Give back each line below verbatim.

★ ★ ★

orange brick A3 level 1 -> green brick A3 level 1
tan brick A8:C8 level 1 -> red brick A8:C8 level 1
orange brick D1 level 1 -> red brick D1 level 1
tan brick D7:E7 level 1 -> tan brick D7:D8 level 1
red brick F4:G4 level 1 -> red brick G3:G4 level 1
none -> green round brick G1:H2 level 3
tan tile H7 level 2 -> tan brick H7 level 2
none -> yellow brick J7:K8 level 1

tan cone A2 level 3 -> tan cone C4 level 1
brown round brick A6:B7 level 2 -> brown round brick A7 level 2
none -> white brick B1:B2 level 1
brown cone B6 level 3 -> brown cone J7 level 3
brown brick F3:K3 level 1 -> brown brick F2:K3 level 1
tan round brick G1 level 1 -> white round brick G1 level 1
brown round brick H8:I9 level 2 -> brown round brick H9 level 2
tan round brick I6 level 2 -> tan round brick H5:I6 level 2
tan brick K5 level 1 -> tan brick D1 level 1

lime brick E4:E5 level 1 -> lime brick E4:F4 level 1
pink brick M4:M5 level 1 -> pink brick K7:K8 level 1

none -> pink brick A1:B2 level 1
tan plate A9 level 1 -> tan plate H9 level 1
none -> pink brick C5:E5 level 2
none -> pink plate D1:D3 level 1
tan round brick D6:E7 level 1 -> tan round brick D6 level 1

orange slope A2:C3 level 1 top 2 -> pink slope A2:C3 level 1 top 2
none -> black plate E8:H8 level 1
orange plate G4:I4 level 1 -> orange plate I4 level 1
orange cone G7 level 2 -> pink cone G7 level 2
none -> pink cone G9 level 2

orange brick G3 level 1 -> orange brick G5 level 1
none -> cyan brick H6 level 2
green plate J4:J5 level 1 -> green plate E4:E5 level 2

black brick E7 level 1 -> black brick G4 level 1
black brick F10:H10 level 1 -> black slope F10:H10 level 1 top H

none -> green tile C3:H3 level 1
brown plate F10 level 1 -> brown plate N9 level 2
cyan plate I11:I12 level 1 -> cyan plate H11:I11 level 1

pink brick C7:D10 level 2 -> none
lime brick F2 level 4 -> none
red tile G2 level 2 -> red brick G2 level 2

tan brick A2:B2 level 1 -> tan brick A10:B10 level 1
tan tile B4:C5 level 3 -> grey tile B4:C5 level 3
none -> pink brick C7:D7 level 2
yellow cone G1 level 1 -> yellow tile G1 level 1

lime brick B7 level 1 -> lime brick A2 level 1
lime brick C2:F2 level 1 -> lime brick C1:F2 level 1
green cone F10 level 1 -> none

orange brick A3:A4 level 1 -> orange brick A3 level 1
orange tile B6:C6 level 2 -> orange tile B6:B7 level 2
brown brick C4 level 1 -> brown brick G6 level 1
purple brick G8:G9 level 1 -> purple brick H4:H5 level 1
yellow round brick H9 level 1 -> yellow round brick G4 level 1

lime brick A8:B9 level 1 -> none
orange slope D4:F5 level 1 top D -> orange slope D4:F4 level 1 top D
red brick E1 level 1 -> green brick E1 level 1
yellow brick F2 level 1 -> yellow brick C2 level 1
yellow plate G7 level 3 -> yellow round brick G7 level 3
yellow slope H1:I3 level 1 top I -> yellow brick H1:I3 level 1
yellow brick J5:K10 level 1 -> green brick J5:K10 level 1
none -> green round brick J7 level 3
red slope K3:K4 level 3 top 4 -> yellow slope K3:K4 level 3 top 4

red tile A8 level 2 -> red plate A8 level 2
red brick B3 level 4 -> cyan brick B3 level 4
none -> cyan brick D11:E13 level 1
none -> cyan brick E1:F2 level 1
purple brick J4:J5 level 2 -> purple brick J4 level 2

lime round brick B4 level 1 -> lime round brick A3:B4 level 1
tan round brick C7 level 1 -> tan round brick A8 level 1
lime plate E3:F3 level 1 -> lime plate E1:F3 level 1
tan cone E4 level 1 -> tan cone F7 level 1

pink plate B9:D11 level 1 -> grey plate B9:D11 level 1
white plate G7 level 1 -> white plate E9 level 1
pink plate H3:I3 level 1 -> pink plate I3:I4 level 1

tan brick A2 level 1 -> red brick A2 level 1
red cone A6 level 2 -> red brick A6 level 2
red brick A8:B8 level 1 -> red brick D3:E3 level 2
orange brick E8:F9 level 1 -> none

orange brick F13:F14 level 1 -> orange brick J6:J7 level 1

★ ★ ★

• **RESPONSE FOR THIS EXERCISE**:
orange brick A3 level 1 -> green brick A3 level 1
tan brick A8:C8 level 1 -> red brick A8:C8 level 1
orange brick D1 level 1 -> red brick D1 level 1
tan brick D7:E7 level 1 -> tan brick D7:D8 level 1
red brick F4:G4 level 1 -> red brick G3:G4 level 1
none -> green round brick G1:H2 level 3
tan tile H7 level 2 -> tan brick H7 level 2
none -> yellow brick J7:K8 level 1

tan cone A2 level 3 -> tan cone C4 level 1
brown round brick A6:B7 level 2 -> brown round brick A7 level 2
none -> white brick B1:B2 level 1
brown cone B6 level 3 -> brown cone J7 level 3
brown brick F3:K3 level 1 -> brown brick F2:K3 level 1
tan round brick G1 level 1 -> white round brick G1 level 1
brown round brick H8:I9 level 2 -> brown round brick H9 level 2
tan round brick I6 level 2 -> tan round brick H5:I6 level 2
tan brick K5 level 1 -> tan brick D1 level 1

lime brick E4:E5 level 1 -> lime brick E4:F4 level 1
pink brick M4:M5 level 1 -> pink brick K7:K8 level 1

none -> pink brick A1:B2 level 1
tan plate A9 level 1 -> tan plate H9 level 1
none -> pink brick C5:E5 level 2
none -> pink plate D1:D3 level 1
tan round brick D6:E7 level 1 -> tan round brick D6 level 1

orange slope A2:C3 level 1 top 2 -> pink slope A2:C3 level 1 top 2
none -> black plate E8:H8 level 1
orange plate G4:I4 level 1 -> orange plate I4 level 1
orange cone G7 level 2 -> pink cone G7 level 2
none -> pink cone G9 level 2

orange brick G3 level 1 -> orange brick G5 level 1
none -> cyan brick H6 level 2
green plate J4:J5 level 1 -> green plate E4:E5 level 2

black brick E7 level 1 -> black brick G4 level 1
black brick F10:H10 level 1 -> black slope F10:H10 level 1 top H

none -> green tile C3:H3 level 1
brown plate F10 level 1 -> brown plate N9 level 2
cyan plate I11:I12 level 1 -> cyan plate H11:I11 level 1

pink brick C7:D10 level 2 -> none
lime brick F2 level 4 -> none
red tile G2 level 2 -> red brick G2 level 2

tan brick A2:B2 level 1 -> tan brick A10:B10 level 1
tan tile B4:C5 level 3 -> grey tile B4:C5 level 3
none -> pink brick C7:D7 level 2
yellow cone G1 level 1 -> yellow tile G1 level 1

lime brick B7 level 1 -> lime brick A2 level 1
lime brick C2:F2 level 1 -> lime brick C1:F2 level 1
green cone F10 level 1 -> none

orange brick A3:A4 level 1 -> orange brick A3 level 1
orange tile B6:C6 level 2 -> orange tile B6:B7 level 2
brown brick C4 level 1 -> brown brick G6 level 1
purple brick G8:G9 level 1 -> purple brick H4:H5 level 1
yellow round brick H9 level 1 -> yellow round brick G4 level 1

lime brick A8:B9 level 1 -> none
orange slope D4:F5 level 1 top D -> orange slope D4:F4 level 1 top D
red brick E1 level 1 -> green brick E1 level 1
yellow brick F2 level 1 -> yellow brick C2 level 1
yellow plate G7 level 3 -> yellow round brick G7 level 3
yellow slope H1:I3 level 1 top I -> yellow brick H1:I3 level 1
yellow brick J5:K10 level 1 -> green brick J5:K10 level 1
none -> green round brick J7 level 3
red slope K3:K4 level 3 top 4 -> yellow slope K3:K4 level 3 top 4

red tile A8 level 2 -> red plate A8 level 2
red brick B3 level 4 -> cyan brick B3 level 4
none -> cyan brick D11:E13 level 1
none -> cyan brick E1:F2 level 1
purple brick J4:J5 level 2 -> purple brick J4 level 2

lime round brick B4 level 1 -> lime round brick A3:B4 level 1
tan round brick C7 level 1 -> tan round brick A8 level 1
lime plate E3:F3 level 1 -> lime plate E1:F3 level 1
tan cone E4 level 1 -> tan cone F7 level 1

pink plate B9:D11 level 1 -> grey plate B9:D11 level 1
white plate G7 level 1 -> white plate E9 level 1
pink plate H3:I3 level 1 -> pink plate I3:I4 level 1

tan brick A2 level 1 -> red brick A2 level 1
red cone A6 level 2 -> red brick A6 level 2
red brick A8:B8 level 1 -> red brick D3:E3 level 2
orange brick E8:F9 level 1 -> none

orange brick F13:F14 level 1 -> orange brick J6:J7 level 1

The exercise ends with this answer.